▸ ACTIVITY
Below are some records. Say how many of their lines contain the string "diode", and give nothing but the number.
------ MATERIAL FOR THE TASK
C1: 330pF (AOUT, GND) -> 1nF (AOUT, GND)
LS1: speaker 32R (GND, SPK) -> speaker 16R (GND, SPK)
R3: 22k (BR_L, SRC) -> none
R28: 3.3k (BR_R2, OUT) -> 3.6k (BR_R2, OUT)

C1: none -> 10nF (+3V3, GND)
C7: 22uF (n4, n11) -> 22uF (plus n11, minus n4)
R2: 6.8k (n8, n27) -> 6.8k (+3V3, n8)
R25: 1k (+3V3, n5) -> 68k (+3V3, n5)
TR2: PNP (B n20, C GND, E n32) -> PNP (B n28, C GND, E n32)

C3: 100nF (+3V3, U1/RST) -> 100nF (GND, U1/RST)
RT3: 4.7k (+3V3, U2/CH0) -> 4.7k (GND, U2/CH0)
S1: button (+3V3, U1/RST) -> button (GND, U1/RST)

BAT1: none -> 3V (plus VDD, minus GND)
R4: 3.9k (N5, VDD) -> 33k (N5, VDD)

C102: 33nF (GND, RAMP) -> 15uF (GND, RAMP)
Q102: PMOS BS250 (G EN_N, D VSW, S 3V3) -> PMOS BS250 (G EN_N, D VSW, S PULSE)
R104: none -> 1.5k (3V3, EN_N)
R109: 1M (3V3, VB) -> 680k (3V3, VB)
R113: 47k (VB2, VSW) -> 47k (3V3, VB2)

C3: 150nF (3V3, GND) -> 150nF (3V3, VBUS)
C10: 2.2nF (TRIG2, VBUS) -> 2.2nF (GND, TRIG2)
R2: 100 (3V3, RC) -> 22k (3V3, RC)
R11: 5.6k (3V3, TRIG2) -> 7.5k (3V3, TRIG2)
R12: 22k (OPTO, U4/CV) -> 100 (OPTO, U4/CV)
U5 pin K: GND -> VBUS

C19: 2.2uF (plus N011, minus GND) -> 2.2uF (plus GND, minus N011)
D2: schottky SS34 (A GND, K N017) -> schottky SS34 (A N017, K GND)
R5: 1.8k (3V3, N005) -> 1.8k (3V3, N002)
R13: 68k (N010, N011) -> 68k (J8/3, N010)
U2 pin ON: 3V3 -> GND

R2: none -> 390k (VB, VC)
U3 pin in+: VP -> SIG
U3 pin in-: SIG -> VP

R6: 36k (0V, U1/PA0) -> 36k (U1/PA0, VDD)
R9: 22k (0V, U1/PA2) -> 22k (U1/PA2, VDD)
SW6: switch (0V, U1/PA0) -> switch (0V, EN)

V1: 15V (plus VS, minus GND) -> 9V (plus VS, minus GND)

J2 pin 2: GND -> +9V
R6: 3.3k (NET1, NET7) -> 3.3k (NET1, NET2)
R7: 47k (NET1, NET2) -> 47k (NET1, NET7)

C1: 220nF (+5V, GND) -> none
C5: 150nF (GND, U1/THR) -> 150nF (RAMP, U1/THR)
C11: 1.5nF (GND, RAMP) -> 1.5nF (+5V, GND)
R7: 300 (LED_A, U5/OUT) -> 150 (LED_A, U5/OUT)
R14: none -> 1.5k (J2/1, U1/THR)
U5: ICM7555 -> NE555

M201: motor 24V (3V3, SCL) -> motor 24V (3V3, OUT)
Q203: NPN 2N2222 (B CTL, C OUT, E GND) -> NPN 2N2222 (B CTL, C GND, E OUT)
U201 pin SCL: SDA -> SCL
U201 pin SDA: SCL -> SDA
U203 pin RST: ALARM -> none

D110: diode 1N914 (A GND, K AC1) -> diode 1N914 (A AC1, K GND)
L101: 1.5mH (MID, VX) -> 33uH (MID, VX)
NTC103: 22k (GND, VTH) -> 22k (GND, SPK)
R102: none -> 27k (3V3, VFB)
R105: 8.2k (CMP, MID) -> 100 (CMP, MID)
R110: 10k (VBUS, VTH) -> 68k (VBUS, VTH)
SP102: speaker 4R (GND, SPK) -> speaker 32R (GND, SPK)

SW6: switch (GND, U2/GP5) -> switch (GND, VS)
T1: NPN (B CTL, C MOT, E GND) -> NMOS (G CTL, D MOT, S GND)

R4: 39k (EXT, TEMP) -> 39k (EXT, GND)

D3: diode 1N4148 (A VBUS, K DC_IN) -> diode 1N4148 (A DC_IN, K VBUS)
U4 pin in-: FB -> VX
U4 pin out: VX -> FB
------------
▸ PROBLEM SOLUTION
2